*MATERIAL FOR THIS TASK:*

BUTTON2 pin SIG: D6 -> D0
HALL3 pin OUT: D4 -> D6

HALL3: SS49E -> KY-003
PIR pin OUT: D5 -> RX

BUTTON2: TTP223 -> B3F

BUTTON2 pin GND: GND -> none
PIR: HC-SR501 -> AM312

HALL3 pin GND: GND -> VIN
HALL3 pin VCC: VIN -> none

*INSTRUCTIONS FOR THE TASK:* Say how many lines of the entries above include the word "none", giving the number alone.

*OUTPUT OF THE EXERCISE:* 2